# start of Provided material

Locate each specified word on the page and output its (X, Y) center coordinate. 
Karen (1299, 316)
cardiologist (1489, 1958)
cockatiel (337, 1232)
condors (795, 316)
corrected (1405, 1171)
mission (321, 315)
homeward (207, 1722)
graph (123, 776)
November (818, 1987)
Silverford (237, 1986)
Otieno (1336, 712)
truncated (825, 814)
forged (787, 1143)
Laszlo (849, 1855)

# end of Provided material
# start of Provided material

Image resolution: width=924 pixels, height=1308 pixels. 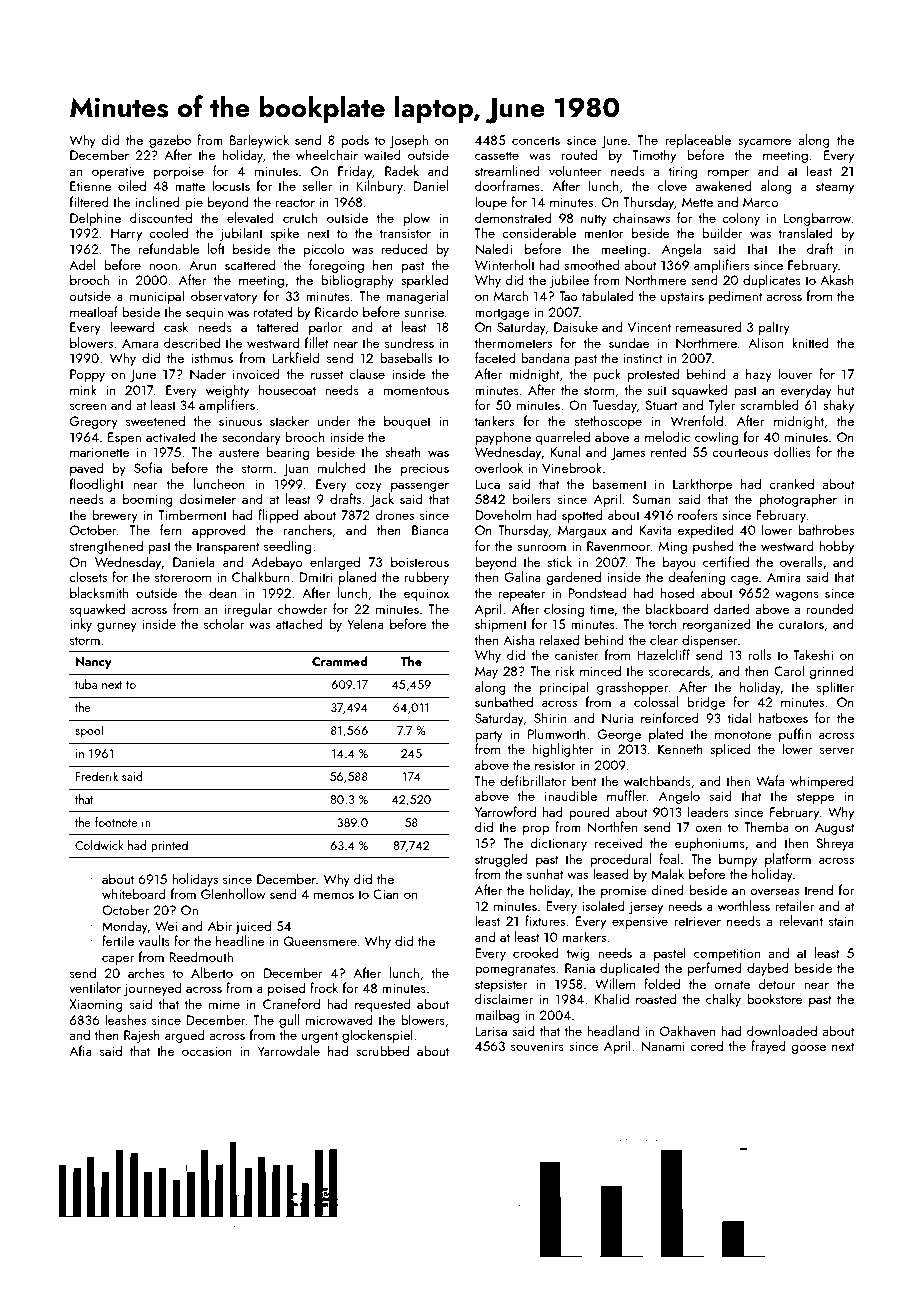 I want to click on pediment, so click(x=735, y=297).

# end of Provided material
# start of Provided material

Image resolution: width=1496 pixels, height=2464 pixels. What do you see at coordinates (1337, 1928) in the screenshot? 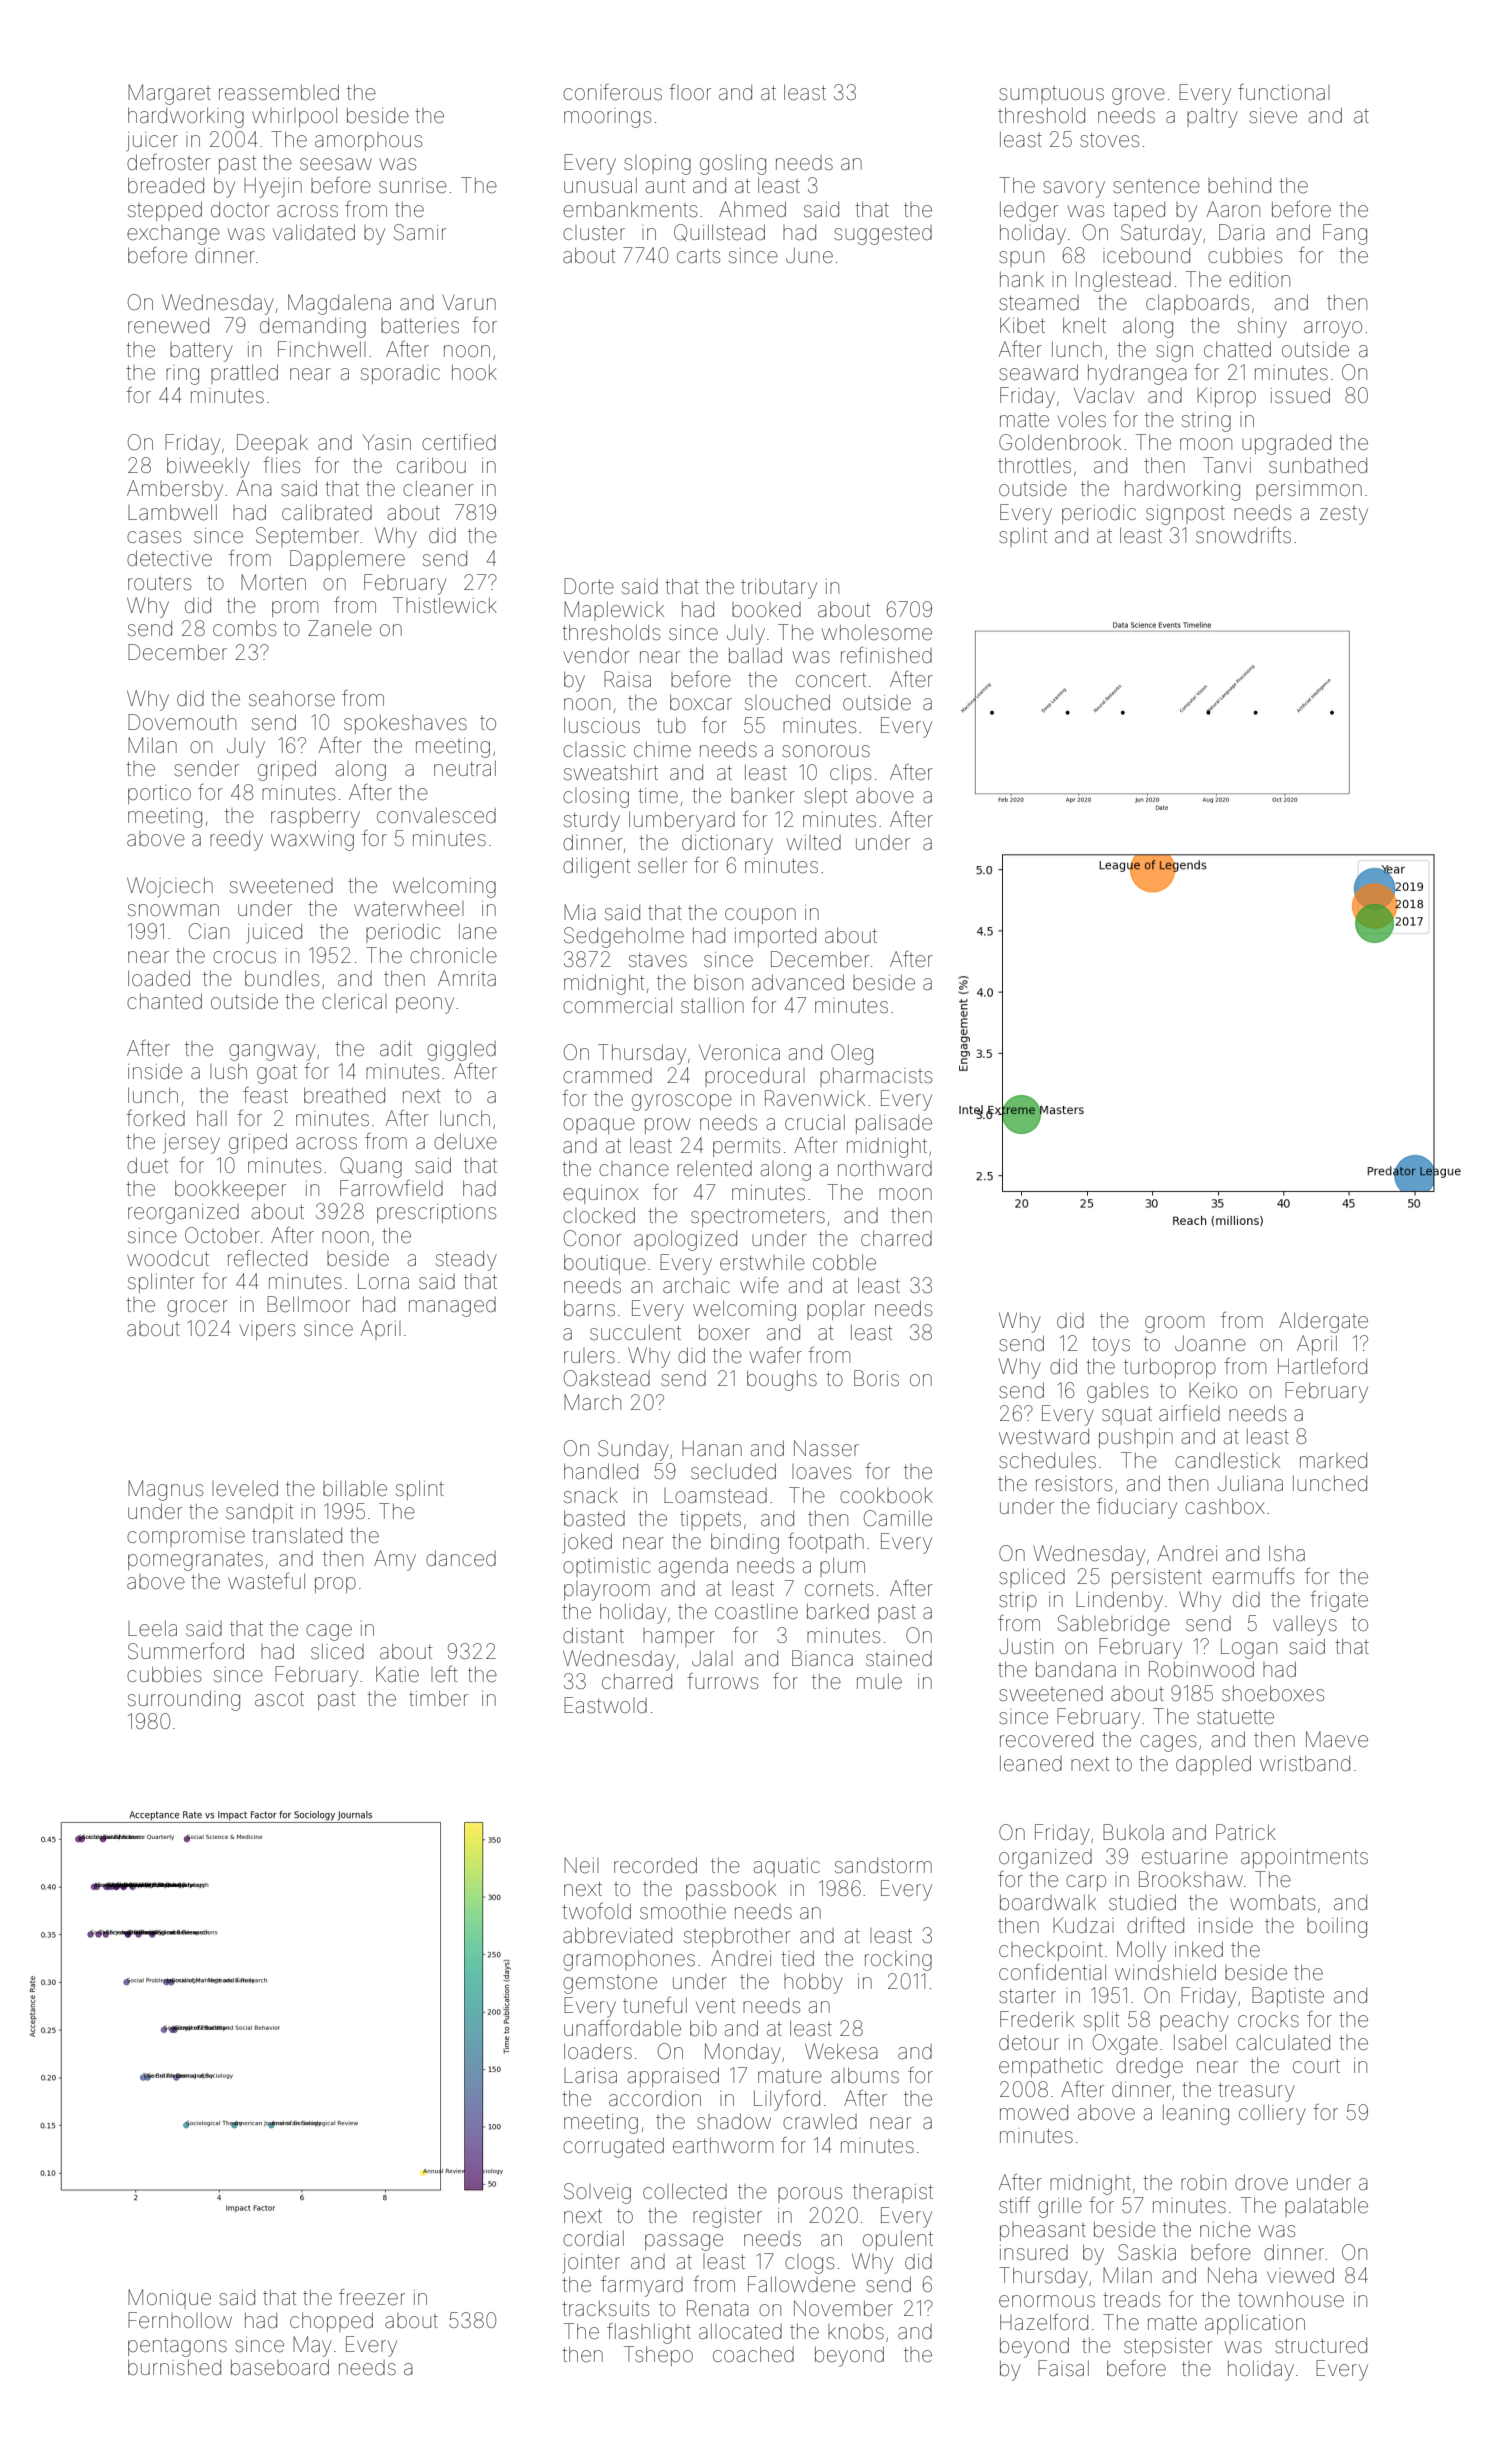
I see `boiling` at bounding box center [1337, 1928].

# end of Provided material

The task =>
Can you give again, word for word, everything in the listing from the line containing "cardiologist (1489, 1958)" down to the line containing "Laszlo (849, 1855)"?

Result for this exercise =>
cardiologist (1489, 1958)
cockatiel (337, 1232)
condors (795, 316)
corrected (1405, 1171)
mission (321, 315)
homeward (207, 1722)
graph (123, 776)
November (818, 1987)
Silverford (237, 1986)
Otieno (1336, 712)
truncated (825, 814)
forged (787, 1143)
Laszlo (849, 1855)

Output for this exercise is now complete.